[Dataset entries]
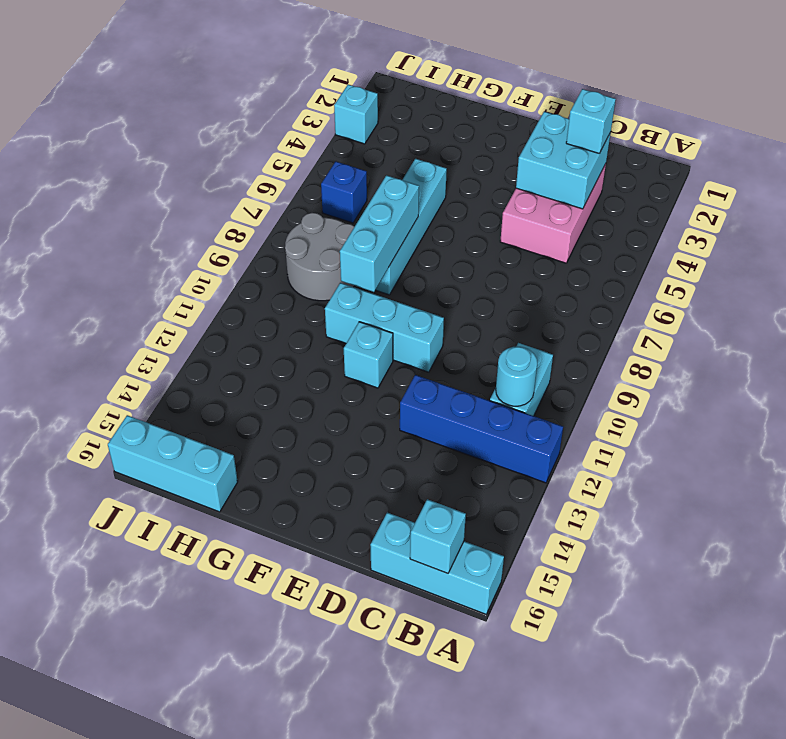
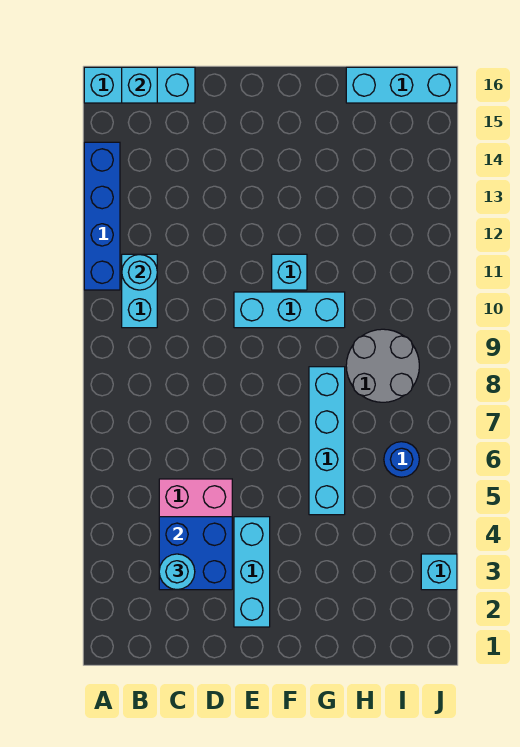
blue brick A12:D12 level 1 -> blue brick A11:A14 level 1
cyan brick C3:D4 level 2 -> blue brick C3:D4 level 2
cyan brick C3 level 3 -> cyan round brick C3 level 3
cyan brick G7:G9 level 2 -> cyan brick E2:E4 level 1
blue brick I6 level 1 -> blue round brick I6 level 1

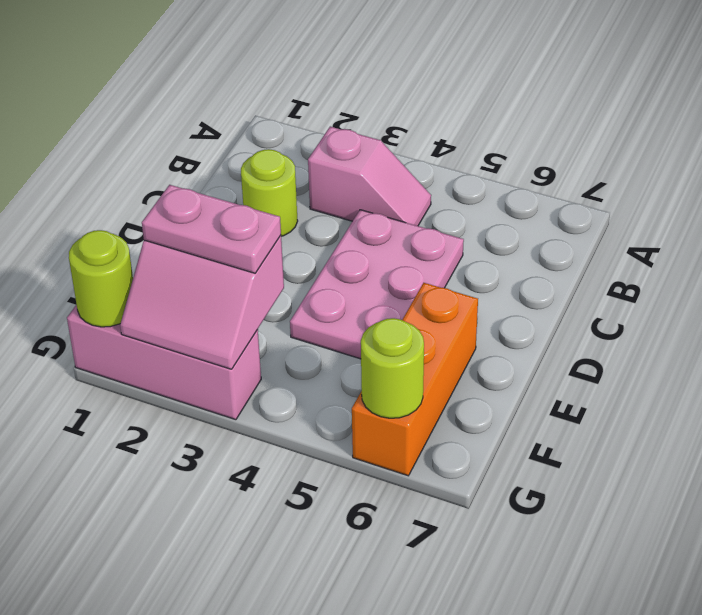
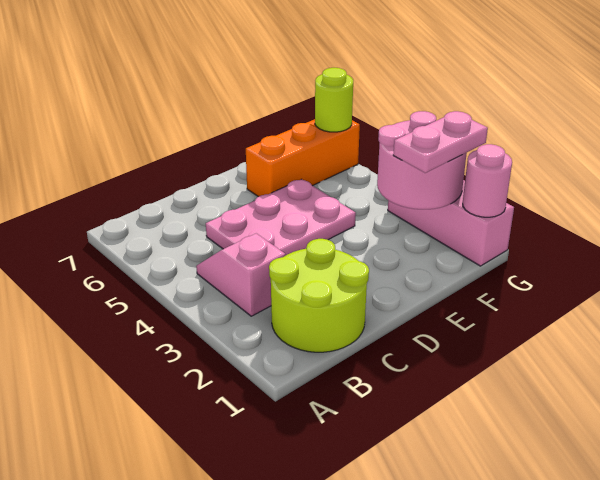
lime round brick C2 level 1 -> lime round brick B1:C2 level 1
pink slope F2:G3 level 2 top F -> pink round brick F2:G3 level 2
pink plate F2:F3 level 3 -> pink plate F2:G2 level 3
lime round brick G1 level 2 -> pink round brick G1 level 2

§ **Required action**:
Repeat exactly, please: transcribe each entry and leave out the pictures.

§ **Result of the task**:
blue brick A12:D12 level 1 -> blue brick A11:A14 level 1
cyan brick C3:D4 level 2 -> blue brick C3:D4 level 2
cyan brick C3 level 3 -> cyan round brick C3 level 3
cyan brick G7:G9 level 2 -> cyan brick E2:E4 level 1
blue brick I6 level 1 -> blue round brick I6 level 1

lime round brick C2 level 1 -> lime round brick B1:C2 level 1
pink slope F2:G3 level 2 top F -> pink round brick F2:G3 level 2
pink plate F2:F3 level 3 -> pink plate F2:G2 level 3
lime round brick G1 level 2 -> pink round brick G1 level 2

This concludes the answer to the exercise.